Segment Open

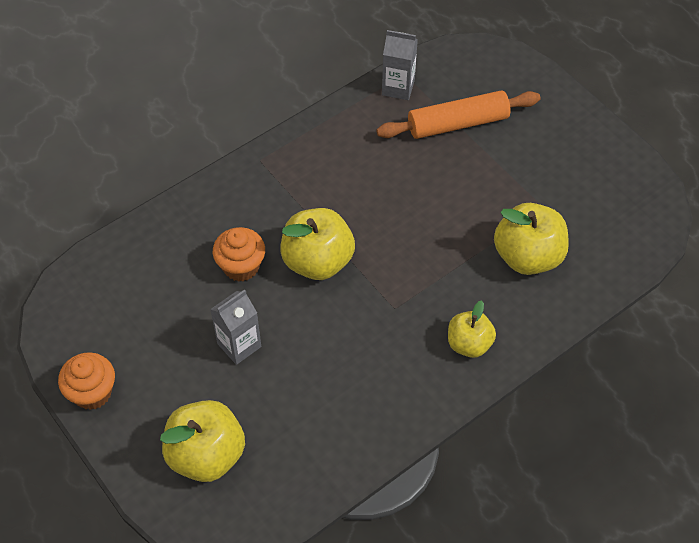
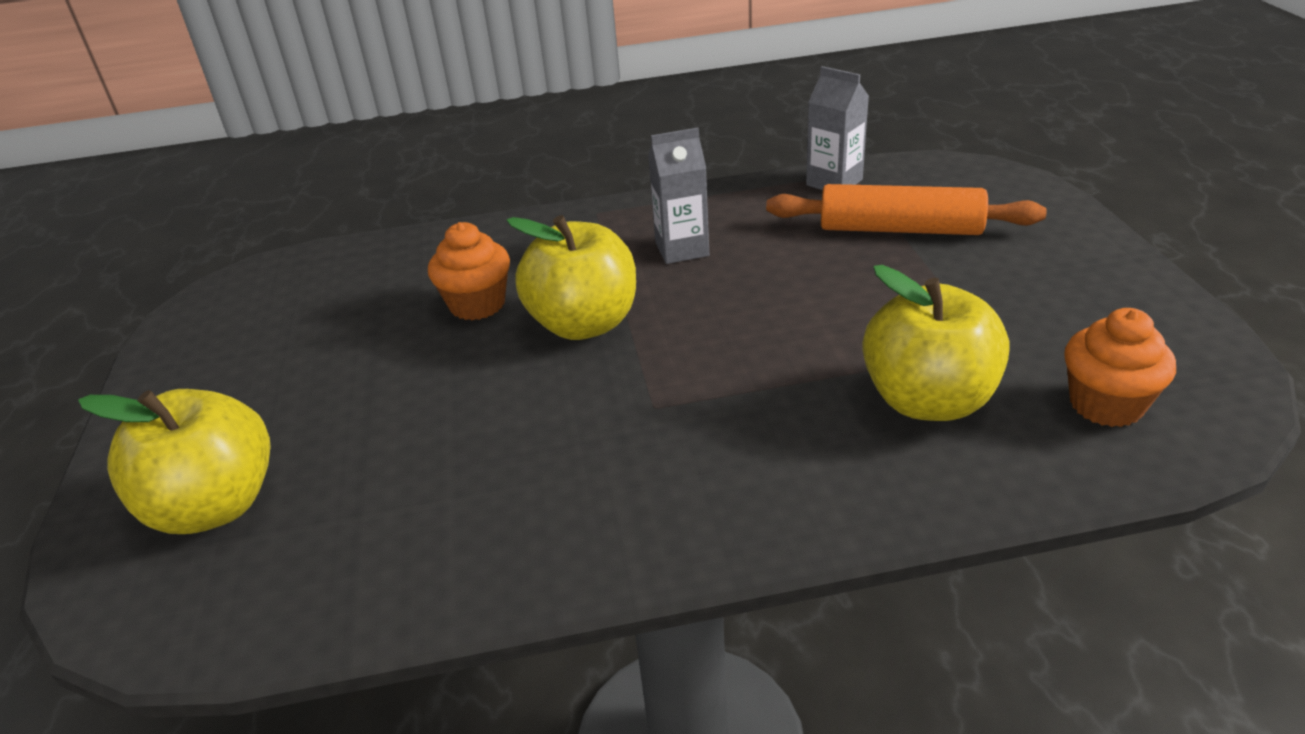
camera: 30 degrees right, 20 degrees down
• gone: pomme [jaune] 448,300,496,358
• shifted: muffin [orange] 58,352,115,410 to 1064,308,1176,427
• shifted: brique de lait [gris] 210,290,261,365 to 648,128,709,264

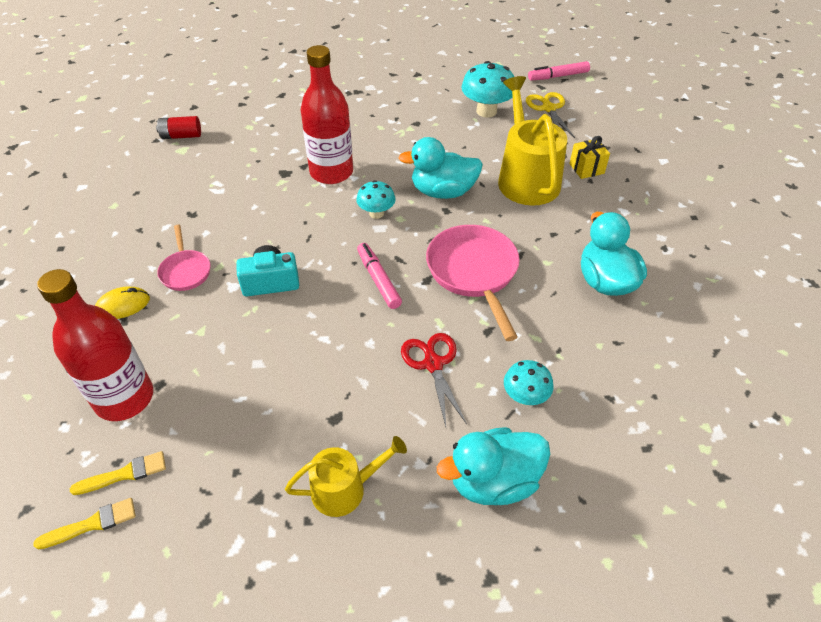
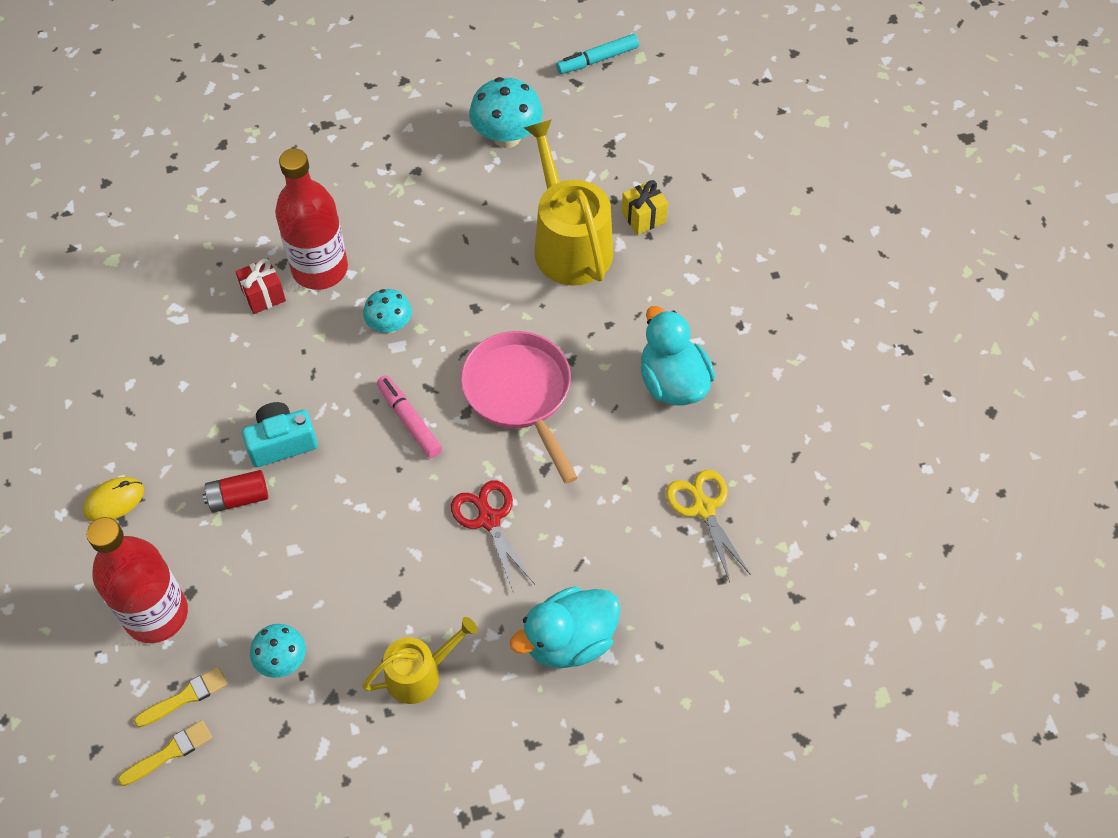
camera: 10 degrees left, 10 degrees up
• gone: poêle [rose] 157,225,210,291
• gone: canard [turquoise] 398,137,483,199
• new: cadeau [rouge] 235,258,286,314
• shifted: pile [rouge] 156,116,201,139 to 203,470,268,513
• shifted: champignon [turquoise] 504,360,554,405 to 250,624,306,678
• shifted: ciseaux [jaune] 526,92,575,138 to 666,470,751,582
• repainted: feutre [rose] 528,61,590,80 to feutre [turquoise] 556,34,639,74

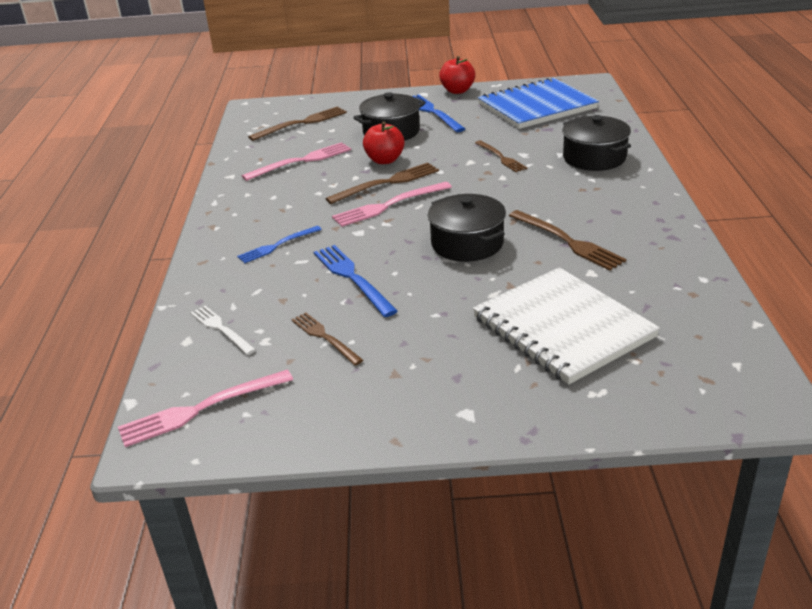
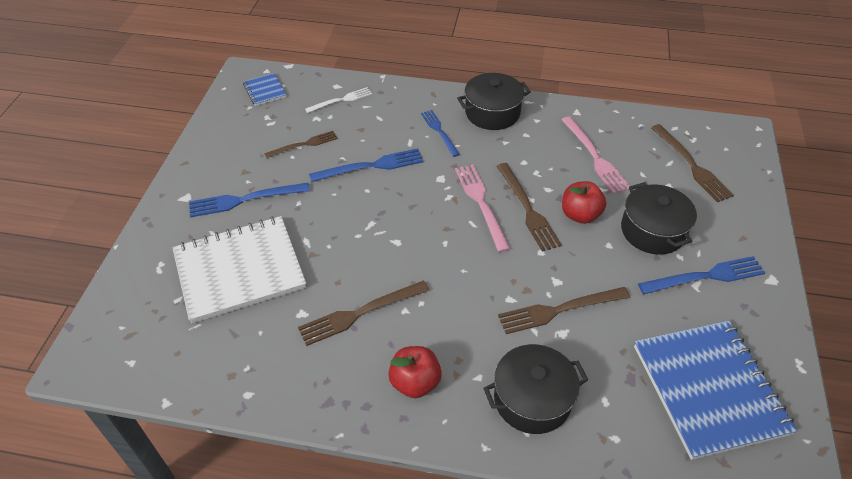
camera: 100 degrees right, 15 degrees up
• new: fourchette [bleu] 189,183,310,218
• shifted: marmite [noir] 428,194,506,261 to 457,73,531,130
• shifted: pomme [rouge] 439,56,475,94 to 388,346,442,398
• swapped: fourchette [rose] 118,370,293,447 to carnet [bleu] 243,73,287,106
• scaled: fourchette [marron] 475,140,527,172 = 498,287,630,334 x1.50

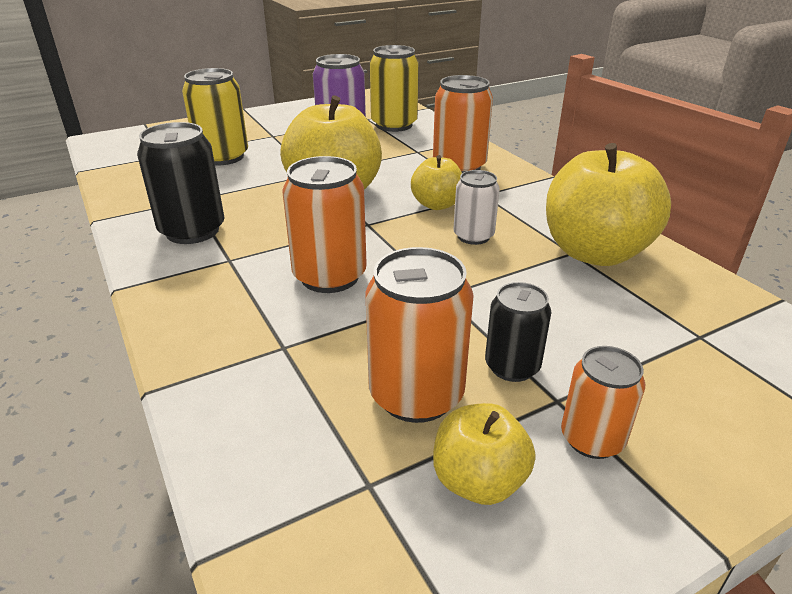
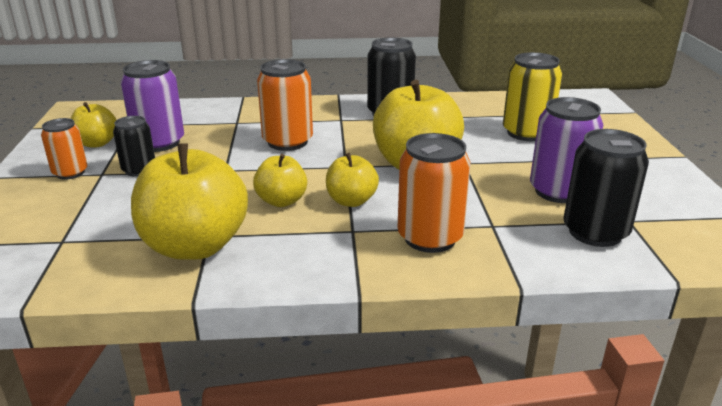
camera: 115 degrees right, 5 degrees down
• swapped: canette [blanc] 453,170,500,245 to pomme [jaune] 253,154,307,207
• repainted: canette [orange] 366,247,474,423 to canette [violet] 121,60,184,152
• repainted: canette [jaune] 370,45,419,132 to canette [noir] 563,129,649,247

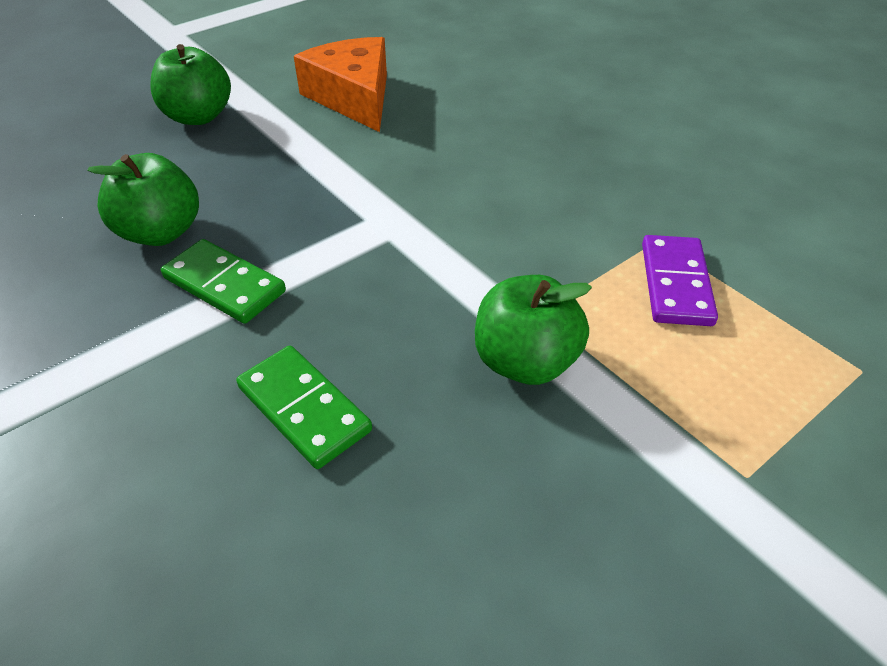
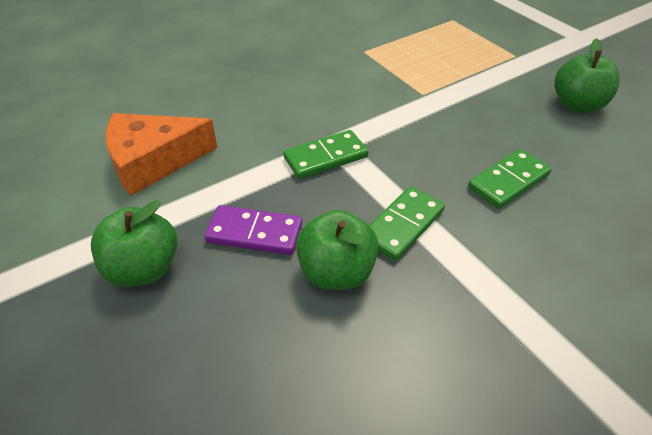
camera: 85 degrees left, 0 degrees up
• new: domino [vert] 283,130,368,179
• shifted: pomme [vert] 475,275,592,385 to 554,39,620,113
• shifted: domino [violet] 642,235,718,326 to 205,205,302,255

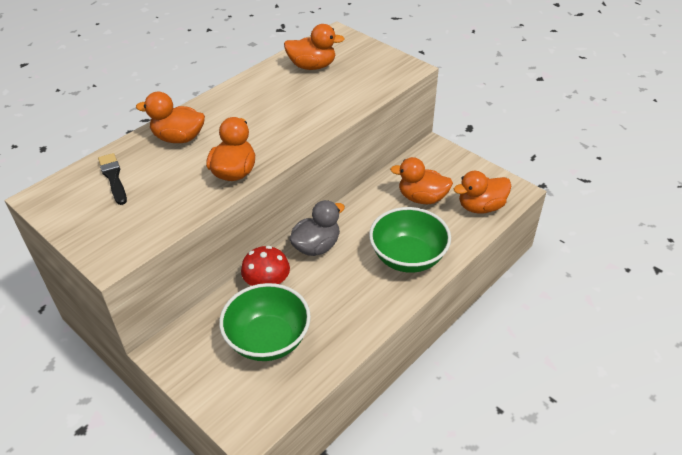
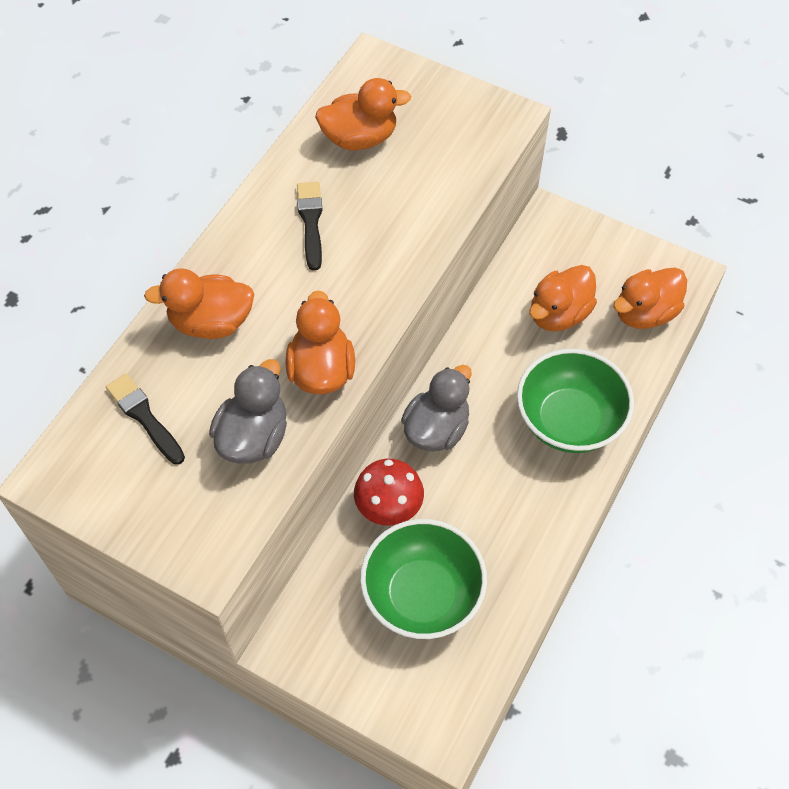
camera: 15 degrees left, 15 degrees up
• new: canard [gris] 209,359,287,464
• new: pinceau [noir] 297,182,323,271
• rotated: canard [orange] 390,157,453,204 = 529,265,597,332 45 degrees counterclockwise

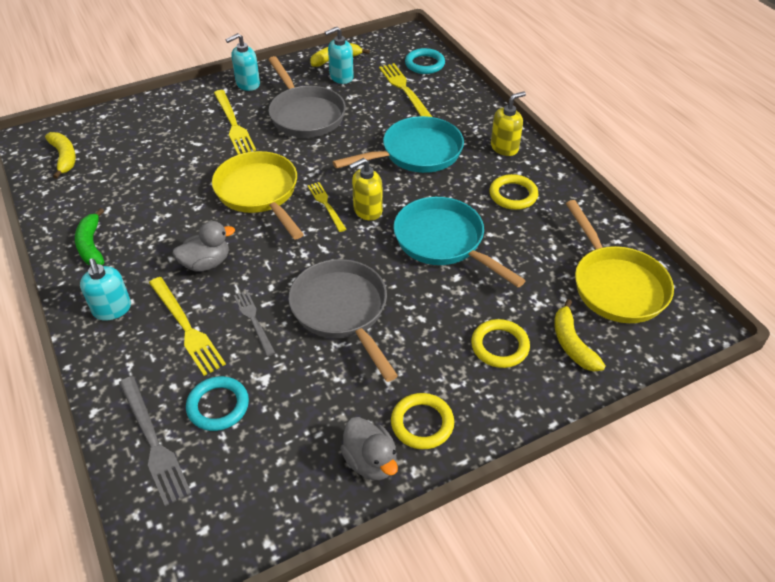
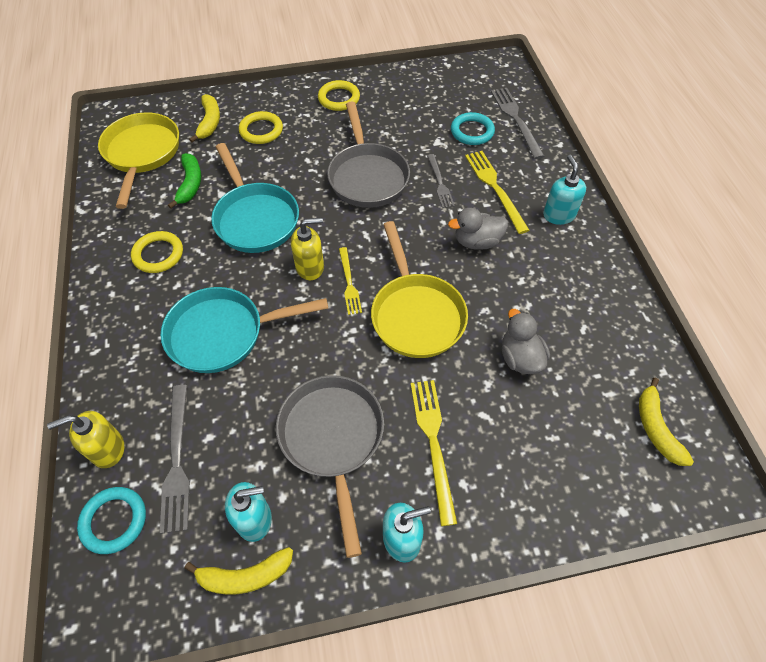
camera: 165 degrees left, 10 degrees up
• shifted: banane [vert] 75,208,104,265 to 168,153,201,209
• shifted: canard [gris] 340,417,398,480 to 502,309,550,374
• shifted: distributeur de savon [jaune] 491,91,526,156 to 47,411,124,468
• repainted: fourchette [jaune] 379,63,432,117 to fourchette [gris] 160,385,190,534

Segment Closed

• _Exercise objective_
The output must match the records word for word, except that no pictures appear.

• _Task result_
camera: 30 degrees right, 20 degrees down
• gone: pomme [jaune] 448,300,496,358
• shifted: muffin [orange] 58,352,115,410 to 1064,308,1176,427
• shifted: brique de lait [gris] 210,290,261,365 to 648,128,709,264

camera: 10 degrees left, 10 degrees up
• gone: poêle [rose] 157,225,210,291
• gone: canard [turquoise] 398,137,483,199
• new: cadeau [rouge] 235,258,286,314
• shifted: pile [rouge] 156,116,201,139 to 203,470,268,513
• shifted: champignon [turquoise] 504,360,554,405 to 250,624,306,678
• shifted: ciseaux [jaune] 526,92,575,138 to 666,470,751,582
• repainted: feutre [rose] 528,61,590,80 to feutre [turquoise] 556,34,639,74

camera: 100 degrees right, 15 degrees up
• new: fourchette [bleu] 189,183,310,218
• shifted: marmite [noir] 428,194,506,261 to 457,73,531,130
• shifted: pomme [rouge] 439,56,475,94 to 388,346,442,398
• swapped: fourchette [rose] 118,370,293,447 to carnet [bleu] 243,73,287,106
• scaled: fourchette [marron] 475,140,527,172 = 498,287,630,334 x1.50

camera: 115 degrees right, 5 degrees down
• swapped: canette [blanc] 453,170,500,245 to pomme [jaune] 253,154,307,207
• repainted: canette [orange] 366,247,474,423 to canette [violet] 121,60,184,152
• repainted: canette [jaune] 370,45,419,132 to canette [noir] 563,129,649,247

camera: 85 degrees left, 0 degrees up
• new: domino [vert] 283,130,368,179
• shifted: pomme [vert] 475,275,592,385 to 554,39,620,113
• shifted: domino [violet] 642,235,718,326 to 205,205,302,255

camera: 15 degrees left, 15 degrees up
• new: canard [gris] 209,359,287,464
• new: pinceau [noir] 297,182,323,271
• rotated: canard [orange] 390,157,453,204 = 529,265,597,332 45 degrees counterclockwise

camera: 165 degrees left, 10 degrees up
• shifted: banane [vert] 75,208,104,265 to 168,153,201,209
• shifted: canard [gris] 340,417,398,480 to 502,309,550,374
• shifted: distributeur de savon [jaune] 491,91,526,156 to 47,411,124,468
• repainted: fourchette [jaune] 379,63,432,117 to fourchette [gris] 160,385,190,534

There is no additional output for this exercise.